Data provided -
☆ ☆ ☆ ☆ ☆ ☆ ☆

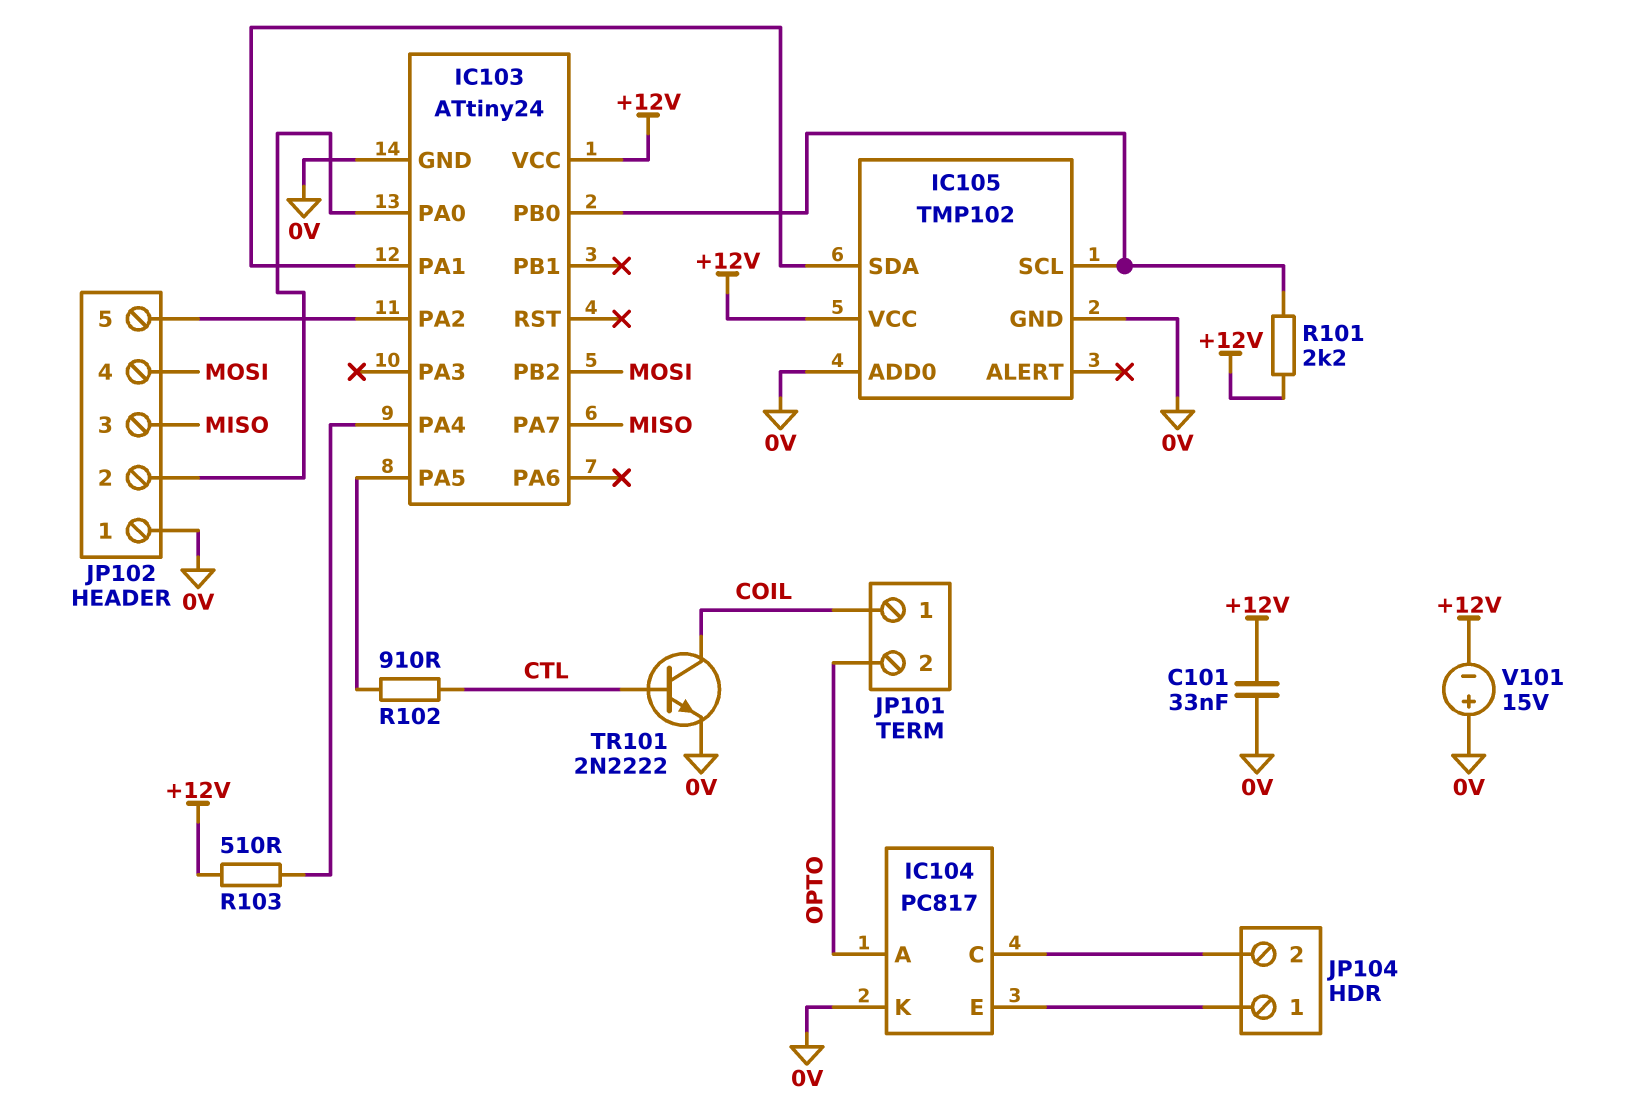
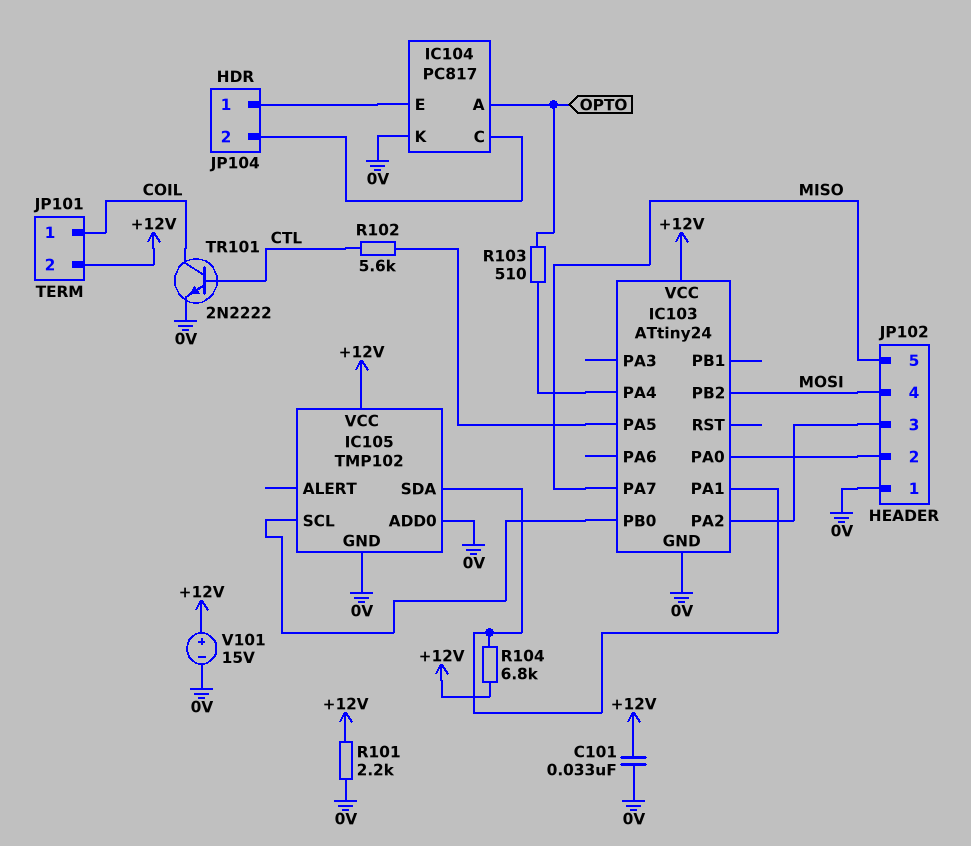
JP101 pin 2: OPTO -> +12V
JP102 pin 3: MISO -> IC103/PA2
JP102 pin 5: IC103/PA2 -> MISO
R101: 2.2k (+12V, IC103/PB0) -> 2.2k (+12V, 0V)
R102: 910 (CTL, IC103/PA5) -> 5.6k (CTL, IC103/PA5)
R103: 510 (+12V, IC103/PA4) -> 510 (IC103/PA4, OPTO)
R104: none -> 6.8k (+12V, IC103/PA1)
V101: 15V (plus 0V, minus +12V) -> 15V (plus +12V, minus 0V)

☆ ☆ ☆ ☆ ☆ ☆ ☆

Work to be completed - From the line that contains "R104: none -> 6.8k (+12V, IC103/PA1)" through the final line of the entries above, every line must be reproduced exactly and nothing more.

Expected answer -
R104: none -> 6.8k (+12V, IC103/PA1)
V101: 15V (plus 0V, minus +12V) -> 15V (plus +12V, minus 0V)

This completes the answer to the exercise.